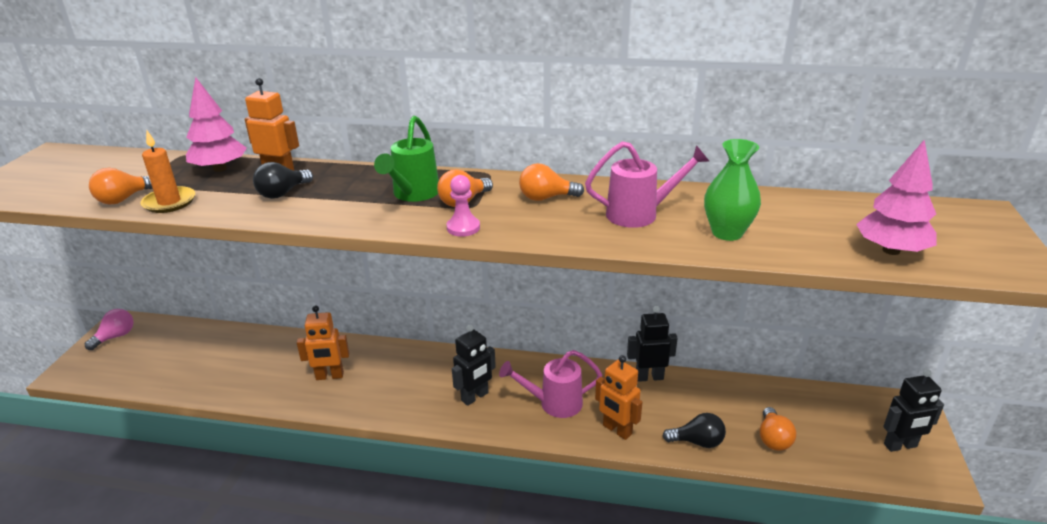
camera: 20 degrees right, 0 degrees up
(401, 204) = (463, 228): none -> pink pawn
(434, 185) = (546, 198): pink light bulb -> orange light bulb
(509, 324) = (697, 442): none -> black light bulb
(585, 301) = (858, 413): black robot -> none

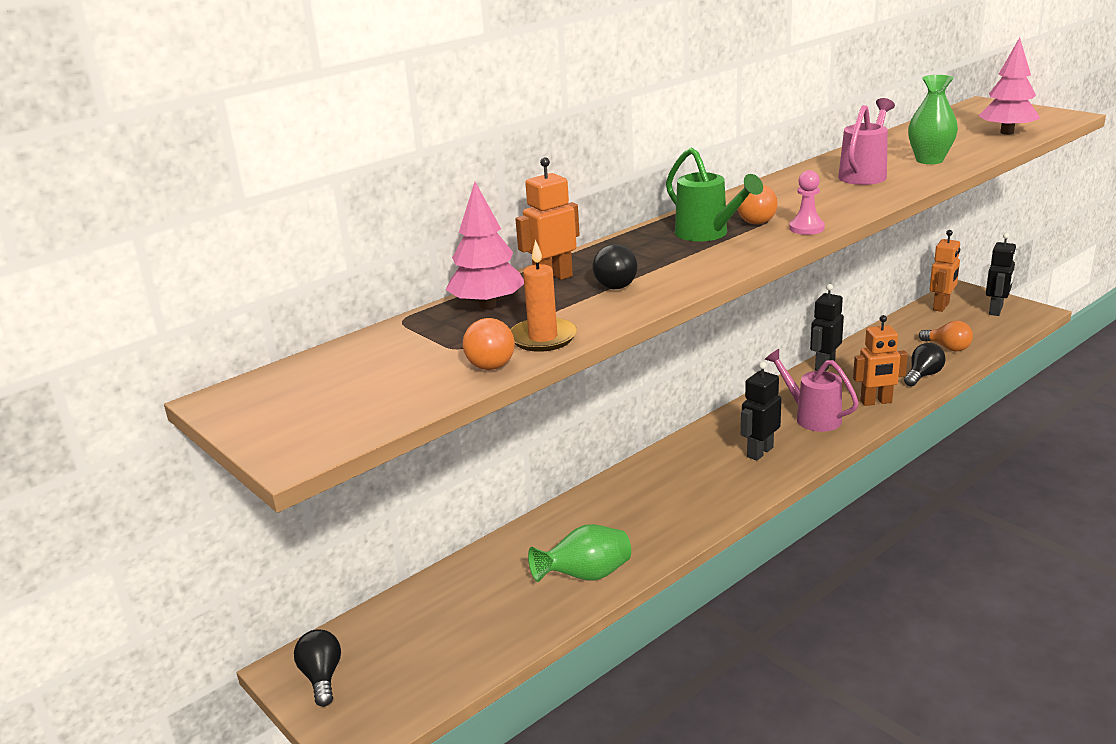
camera: 50 degrees left, 5 degrees down
(115, 337) = (322, 677): pink light bulb -> black light bulb
(259, 384) = (585, 576): none -> green vase
(329, 376) = (627, 525): orange robot -> orange robot (941, 306)
(475, 397) = (759, 452): black robot -> black robot turned 135 degrees counterclockwise
(546, 198) = (791, 194): orange light bulb -> none
(554, 403) = (812, 417): pink watering can -> pink watering can turned 105 degrees clockwise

════════════════════

## PROBLEM
Starting at the line that contains "camera: 50 degrees left, 5 degrees down", retype each line through the end of the listing above and nothing else.

## WRITTEN SOLUTION
camera: 50 degrees left, 5 degrees down
(115, 337) = (322, 677): pink light bulb -> black light bulb
(259, 384) = (585, 576): none -> green vase
(329, 376) = (627, 525): orange robot -> orange robot (941, 306)
(475, 397) = (759, 452): black robot -> black robot turned 135 degrees counterclockwise
(546, 198) = (791, 194): orange light bulb -> none
(554, 403) = (812, 417): pink watering can -> pink watering can turned 105 degrees clockwise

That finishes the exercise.